-- What to do --
Repeat the entries beneath in their entirety, precisely as given.

━━ Listed records

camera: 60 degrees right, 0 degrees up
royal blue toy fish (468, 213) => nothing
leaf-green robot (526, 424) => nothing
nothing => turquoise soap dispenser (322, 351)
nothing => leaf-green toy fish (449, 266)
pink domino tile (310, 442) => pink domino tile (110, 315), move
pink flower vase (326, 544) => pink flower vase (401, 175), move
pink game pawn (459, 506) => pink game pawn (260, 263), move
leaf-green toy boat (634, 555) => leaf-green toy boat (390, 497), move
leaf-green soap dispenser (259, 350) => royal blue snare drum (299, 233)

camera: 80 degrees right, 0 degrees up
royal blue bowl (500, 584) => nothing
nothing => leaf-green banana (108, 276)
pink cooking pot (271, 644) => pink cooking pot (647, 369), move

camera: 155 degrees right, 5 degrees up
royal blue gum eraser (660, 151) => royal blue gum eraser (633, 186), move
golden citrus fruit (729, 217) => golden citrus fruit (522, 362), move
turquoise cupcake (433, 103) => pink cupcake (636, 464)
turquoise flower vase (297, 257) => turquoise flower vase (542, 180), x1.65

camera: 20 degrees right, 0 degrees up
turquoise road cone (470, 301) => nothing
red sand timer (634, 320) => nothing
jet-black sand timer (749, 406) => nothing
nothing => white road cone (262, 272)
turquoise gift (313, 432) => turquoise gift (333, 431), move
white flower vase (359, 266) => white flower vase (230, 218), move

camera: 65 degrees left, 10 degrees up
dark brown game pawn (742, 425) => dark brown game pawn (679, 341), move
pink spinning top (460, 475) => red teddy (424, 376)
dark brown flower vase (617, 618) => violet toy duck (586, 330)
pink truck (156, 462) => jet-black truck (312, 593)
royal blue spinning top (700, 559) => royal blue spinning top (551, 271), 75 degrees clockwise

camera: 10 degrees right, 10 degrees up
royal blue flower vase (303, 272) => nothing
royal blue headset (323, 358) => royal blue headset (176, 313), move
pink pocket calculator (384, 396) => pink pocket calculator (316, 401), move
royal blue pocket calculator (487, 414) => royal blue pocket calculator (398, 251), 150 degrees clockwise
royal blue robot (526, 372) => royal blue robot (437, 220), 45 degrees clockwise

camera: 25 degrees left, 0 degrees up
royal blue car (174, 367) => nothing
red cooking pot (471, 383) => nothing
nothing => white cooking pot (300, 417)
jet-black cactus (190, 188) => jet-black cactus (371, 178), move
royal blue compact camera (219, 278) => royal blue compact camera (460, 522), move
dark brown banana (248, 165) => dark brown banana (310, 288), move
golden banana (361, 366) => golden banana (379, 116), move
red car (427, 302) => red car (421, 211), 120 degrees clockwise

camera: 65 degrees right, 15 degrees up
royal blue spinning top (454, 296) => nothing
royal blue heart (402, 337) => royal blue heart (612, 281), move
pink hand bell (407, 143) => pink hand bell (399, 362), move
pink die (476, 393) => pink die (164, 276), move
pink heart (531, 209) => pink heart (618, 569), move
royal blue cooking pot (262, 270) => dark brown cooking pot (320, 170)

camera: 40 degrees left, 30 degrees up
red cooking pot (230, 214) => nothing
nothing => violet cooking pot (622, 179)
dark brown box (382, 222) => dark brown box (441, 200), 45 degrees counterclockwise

━━━━

-- Response box --
camera: 60 degrees right, 0 degrees up
royal blue toy fish (468, 213) => nothing
leaf-green robot (526, 424) => nothing
nothing => turquoise soap dispenser (322, 351)
nothing => leaf-green toy fish (449, 266)
pink domino tile (310, 442) => pink domino tile (110, 315), move
pink flower vase (326, 544) => pink flower vase (401, 175), move
pink game pawn (459, 506) => pink game pawn (260, 263), move
leaf-green toy boat (634, 555) => leaf-green toy boat (390, 497), move
leaf-green soap dispenser (259, 350) => royal blue snare drum (299, 233)

camera: 80 degrees right, 0 degrees up
royal blue bowl (500, 584) => nothing
nothing => leaf-green banana (108, 276)
pink cooking pot (271, 644) => pink cooking pot (647, 369), move

camera: 155 degrees right, 5 degrees up
royal blue gum eraser (660, 151) => royal blue gum eraser (633, 186), move
golden citrus fruit (729, 217) => golden citrus fruit (522, 362), move
turquoise cupcake (433, 103) => pink cupcake (636, 464)
turquoise flower vase (297, 257) => turquoise flower vase (542, 180), x1.65

camera: 20 degrees right, 0 degrees up
turquoise road cone (470, 301) => nothing
red sand timer (634, 320) => nothing
jet-black sand timer (749, 406) => nothing
nothing => white road cone (262, 272)
turquoise gift (313, 432) => turquoise gift (333, 431), move
white flower vase (359, 266) => white flower vase (230, 218), move

camera: 65 degrees left, 10 degrees up
dark brown game pawn (742, 425) => dark brown game pawn (679, 341), move
pink spinning top (460, 475) => red teddy (424, 376)
dark brown flower vase (617, 618) => violet toy duck (586, 330)
pink truck (156, 462) => jet-black truck (312, 593)
royal blue spinning top (700, 559) => royal blue spinning top (551, 271), 75 degrees clockwise

camera: 10 degrees right, 10 degrees up
royal blue flower vase (303, 272) => nothing
royal blue headset (323, 358) => royal blue headset (176, 313), move
pink pocket calculator (384, 396) => pink pocket calculator (316, 401), move
royal blue pocket calculator (487, 414) => royal blue pocket calculator (398, 251), 150 degrees clockwise
royal blue robot (526, 372) => royal blue robot (437, 220), 45 degrees clockwise

camera: 25 degrees left, 0 degrees up
royal blue car (174, 367) => nothing
red cooking pot (471, 383) => nothing
nothing => white cooking pot (300, 417)
jet-black cactus (190, 188) => jet-black cactus (371, 178), move
royal blue compact camera (219, 278) => royal blue compact camera (460, 522), move
dark brown banana (248, 165) => dark brown banana (310, 288), move
golden banana (361, 366) => golden banana (379, 116), move
red car (427, 302) => red car (421, 211), 120 degrees clockwise

camera: 65 degrees right, 15 degrees up
royal blue spinning top (454, 296) => nothing
royal blue heart (402, 337) => royal blue heart (612, 281), move
pink hand bell (407, 143) => pink hand bell (399, 362), move
pink die (476, 393) => pink die (164, 276), move
pink heart (531, 209) => pink heart (618, 569), move
royal blue cooking pot (262, 270) => dark brown cooking pot (320, 170)

camera: 40 degrees left, 30 degrees up
red cooking pot (230, 214) => nothing
nothing => violet cooking pot (622, 179)
dark brown box (382, 222) => dark brown box (441, 200), 45 degrees counterclockwise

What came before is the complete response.